Apart from the pictures, reproduce the data below exactly as it stands.

Object matching data:
# # #

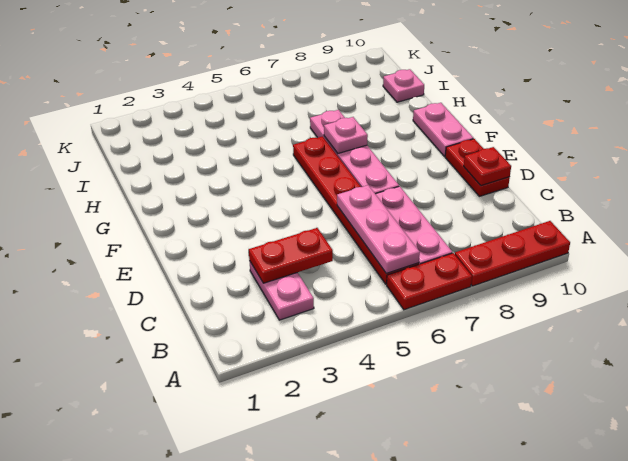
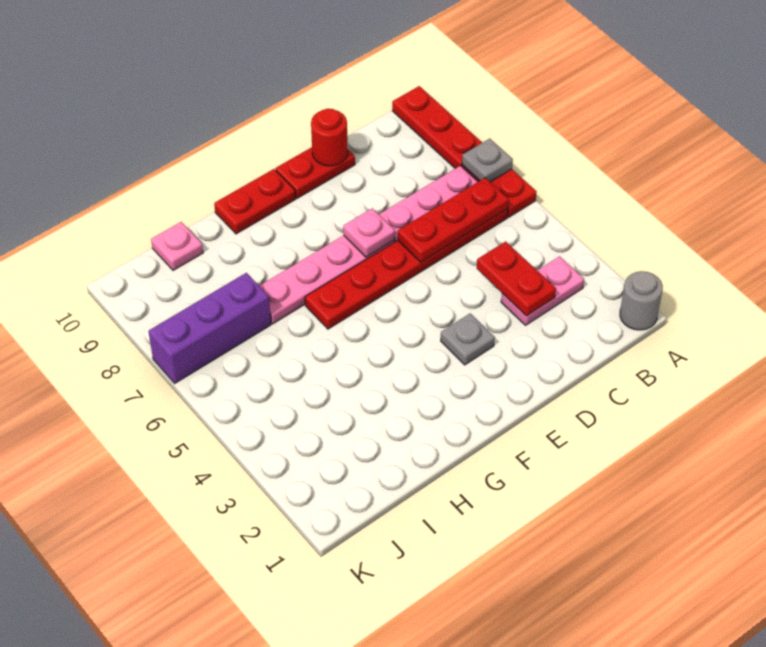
none -> grey round brick A1 level 1
none -> grey plate A7 level 2
pink plate B6:D6 level 2 -> red plate B6:D6 level 2
red plate D10 level 2 -> red round brick D10 level 2
none -> grey plate E3 level 1
pink plate F10:G10 level 1 -> red plate F10:G10 level 1
pink plate G7 level 2 -> pink plate E7 level 2
none -> purple brick I7:K7 level 1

# # #

TASK SOLUTION
none -> grey round brick A1 level 1
none -> grey plate A7 level 2
pink plate B6:D6 level 2 -> red plate B6:D6 level 2
red plate D10 level 2 -> red round brick D10 level 2
none -> grey plate E3 level 1
pink plate F10:G10 level 1 -> red plate F10:G10 level 1
pink plate G7 level 2 -> pink plate E7 level 2
none -> purple brick I7:K7 level 1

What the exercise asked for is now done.